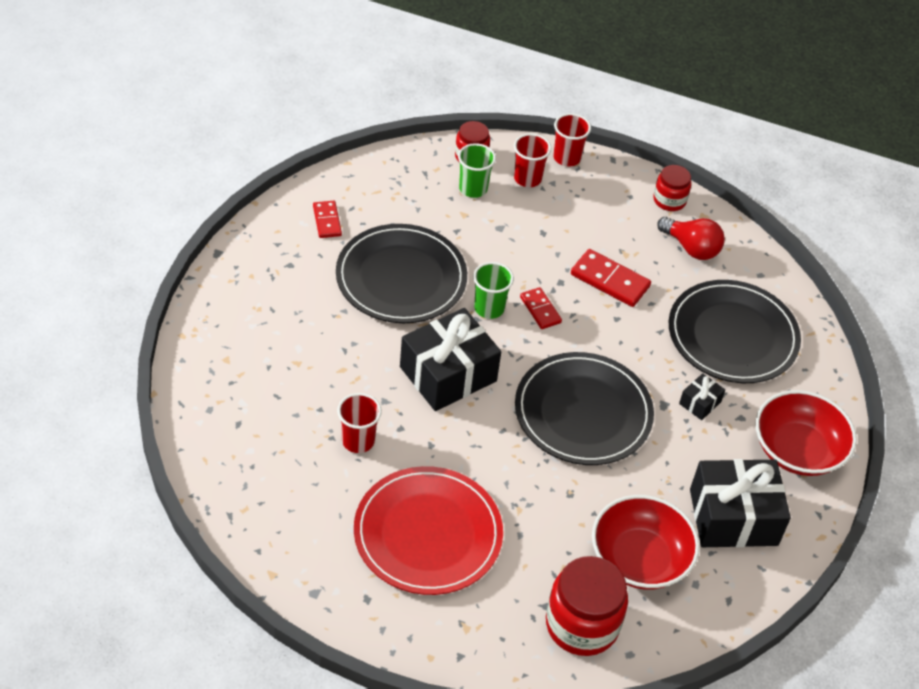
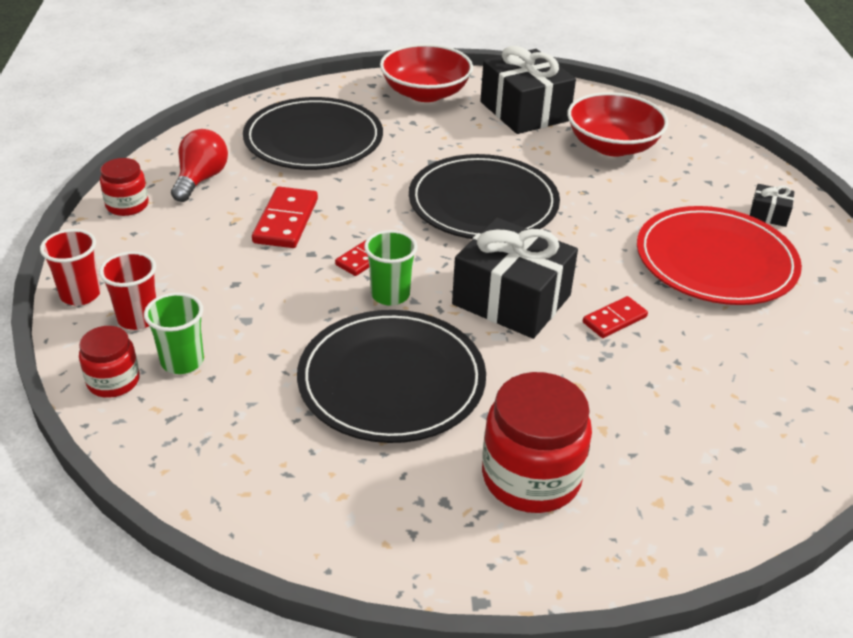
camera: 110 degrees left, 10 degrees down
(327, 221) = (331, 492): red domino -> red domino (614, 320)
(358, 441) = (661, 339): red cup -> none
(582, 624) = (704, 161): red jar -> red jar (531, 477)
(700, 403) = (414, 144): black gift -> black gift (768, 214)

> **How to complete this task**:
Print the material in full and exactly; the pictures must not be printed.

> **Output of the task**:
camera: 110 degrees left, 10 degrees down
(327, 221) = (331, 492): red domino -> red domino (614, 320)
(358, 441) = (661, 339): red cup -> none
(582, 624) = (704, 161): red jar -> red jar (531, 477)
(700, 403) = (414, 144): black gift -> black gift (768, 214)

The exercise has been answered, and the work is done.